Work to complete: Of the entries below, return exactly those lines that fall between the one containing "POT2 pin SIG: GP3 -> GP28" and the one containing "SONAR1 pin TRIG: GP12 -> GP3", the two end lines included.

Source data:

*** Block opens ***

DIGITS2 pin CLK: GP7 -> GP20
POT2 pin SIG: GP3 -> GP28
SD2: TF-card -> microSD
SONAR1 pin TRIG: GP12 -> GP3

*** Block closes ***
*** Block opens ***

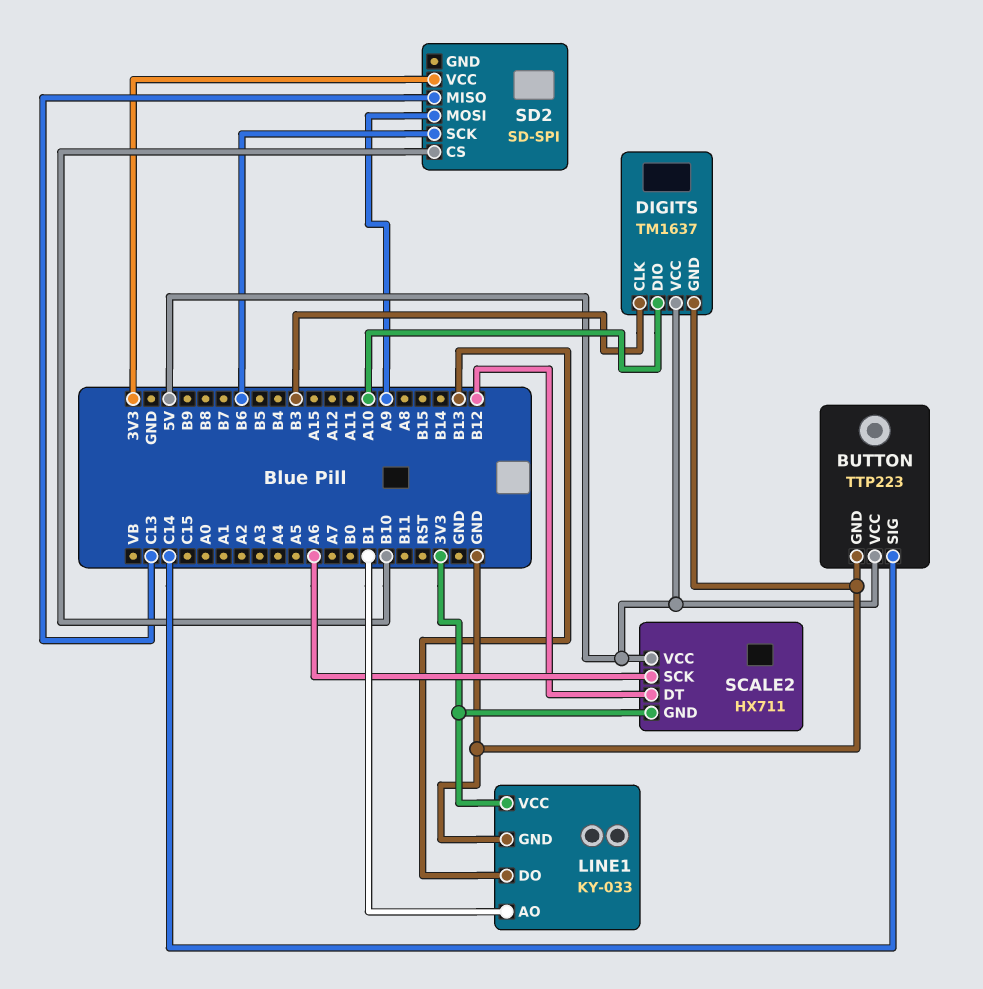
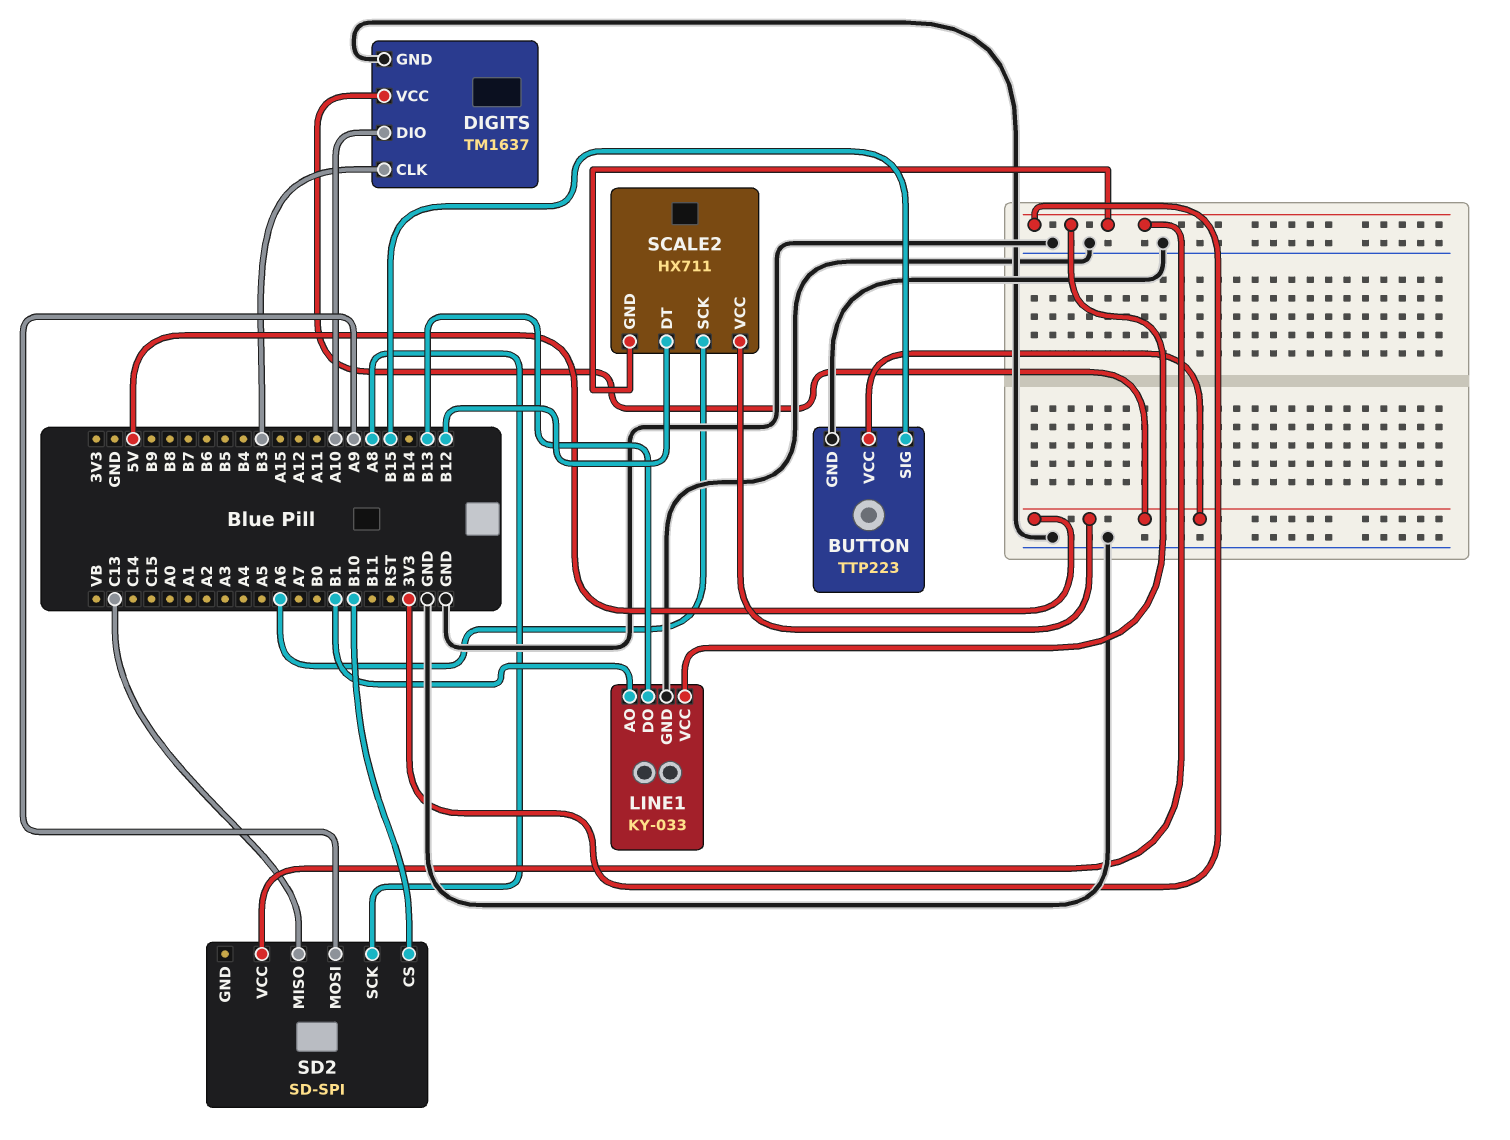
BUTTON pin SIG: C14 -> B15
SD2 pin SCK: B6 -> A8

*** Block closes ***

Output:
POT2 pin SIG: GP3 -> GP28
SD2: TF-card -> microSD
SONAR1 pin TRIG: GP12 -> GP3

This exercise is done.